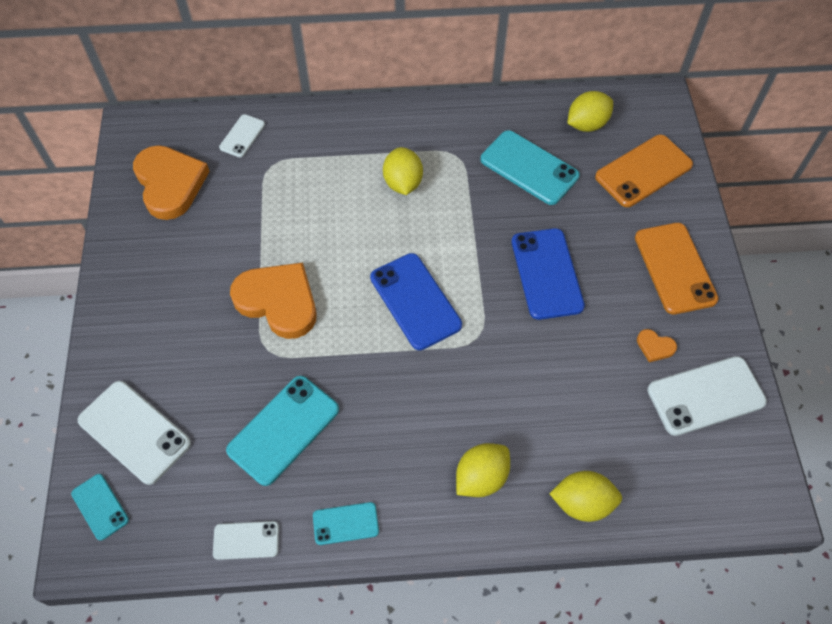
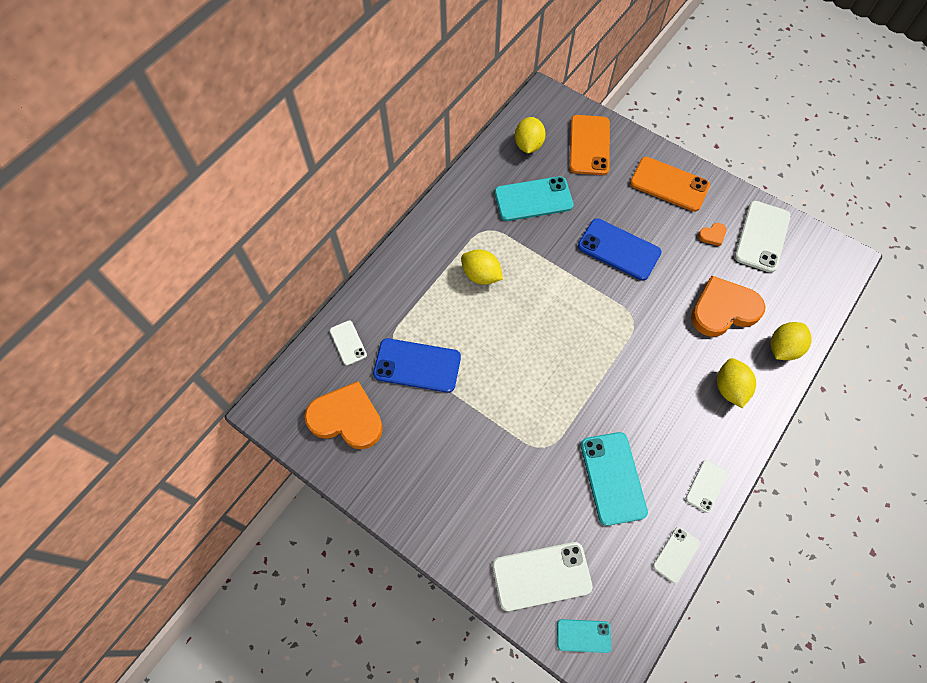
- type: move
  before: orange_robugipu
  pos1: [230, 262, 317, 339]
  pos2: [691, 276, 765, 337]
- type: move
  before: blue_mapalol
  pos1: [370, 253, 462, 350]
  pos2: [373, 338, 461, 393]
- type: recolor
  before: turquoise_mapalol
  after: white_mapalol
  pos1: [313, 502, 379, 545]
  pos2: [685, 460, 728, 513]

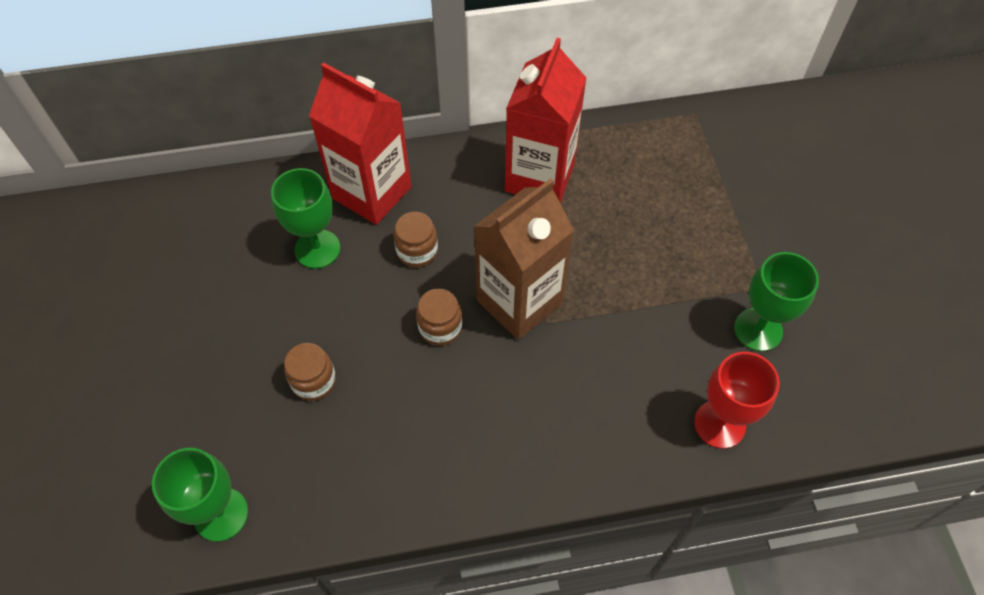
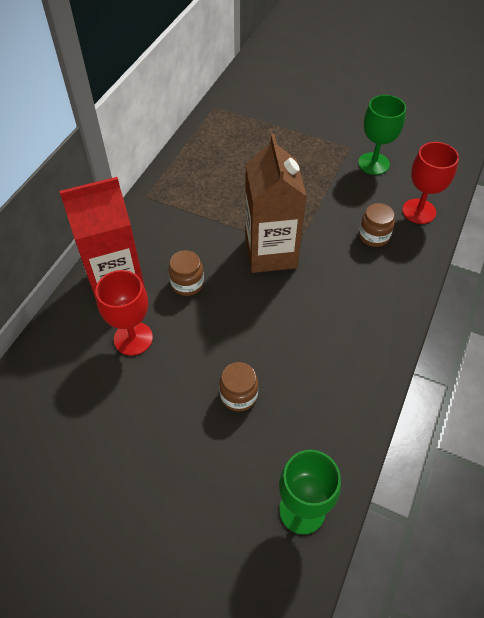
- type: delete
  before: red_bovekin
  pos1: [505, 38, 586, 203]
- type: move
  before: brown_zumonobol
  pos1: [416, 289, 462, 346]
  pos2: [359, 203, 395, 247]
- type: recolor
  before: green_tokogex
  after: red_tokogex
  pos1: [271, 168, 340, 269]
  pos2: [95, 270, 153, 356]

**YOUR GOAL**
Only the text of the records belongs in your answer, repeated exactly; the pictures stay out.

**ANSWER TO THIS EXERCISE**
- type: move
  before: orange_robugipu
  pos1: [230, 262, 317, 339]
  pos2: [691, 276, 765, 337]
- type: move
  before: blue_mapalol
  pos1: [370, 253, 462, 350]
  pos2: [373, 338, 461, 393]
- type: recolor
  before: turquoise_mapalol
  after: white_mapalol
  pos1: [313, 502, 379, 545]
  pos2: [685, 460, 728, 513]

- type: delete
  before: red_bovekin
  pos1: [505, 38, 586, 203]
- type: move
  before: brown_zumonobol
  pos1: [416, 289, 462, 346]
  pos2: [359, 203, 395, 247]
- type: recolor
  before: green_tokogex
  after: red_tokogex
  pos1: [271, 168, 340, 269]
  pos2: [95, 270, 153, 356]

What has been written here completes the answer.